Word for word, restate every line from the one with "green bottle: [68,262,169,466]" through the end of the records below, both included, and add nothing.

(Records contained in a dataset)
-----
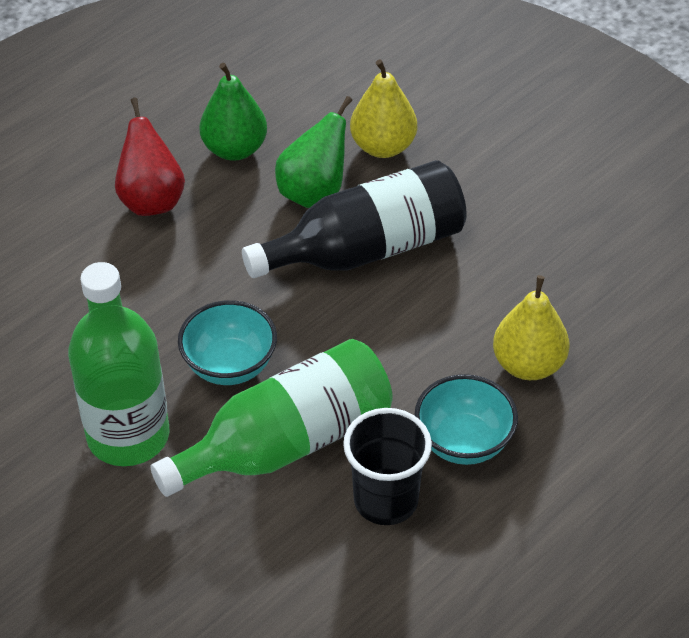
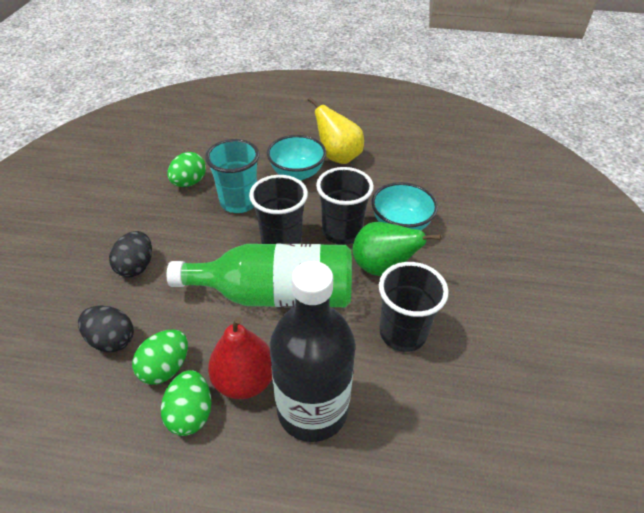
black cup: [343,408,432,525] = 1 -> [249,175,308,244] [316,167,374,245] [379,262,449,352] = 3
black egg: none = 0 -> [78,305,134,352] [109,231,152,278] = 2
green bottle: [68,262,169,466] [150,339,393,497] = 2 -> [167,244,352,307] = 1
green egg: none = 0 -> [132,329,188,385] [161,370,211,436] [167,152,206,187] = 3
green pear: [200,63,267,161] [275,96,352,208] = 2 -> [353,222,441,276] = 1
turquoise cup: none = 0 -> [205,139,260,213] = 1
yellow pear: [350,60,417,158] [493,275,569,380] = 2 -> [308,97,364,164] = 1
-----
Task response ▸
green bottle: [68,262,169,466] [150,339,393,497] = 2 -> [167,244,352,307] = 1
green egg: none = 0 -> [132,329,188,385] [161,370,211,436] [167,152,206,187] = 3
green pear: [200,63,267,161] [275,96,352,208] = 2 -> [353,222,441,276] = 1
turquoise cup: none = 0 -> [205,139,260,213] = 1
yellow pear: [350,60,417,158] [493,275,569,380] = 2 -> [308,97,364,164] = 1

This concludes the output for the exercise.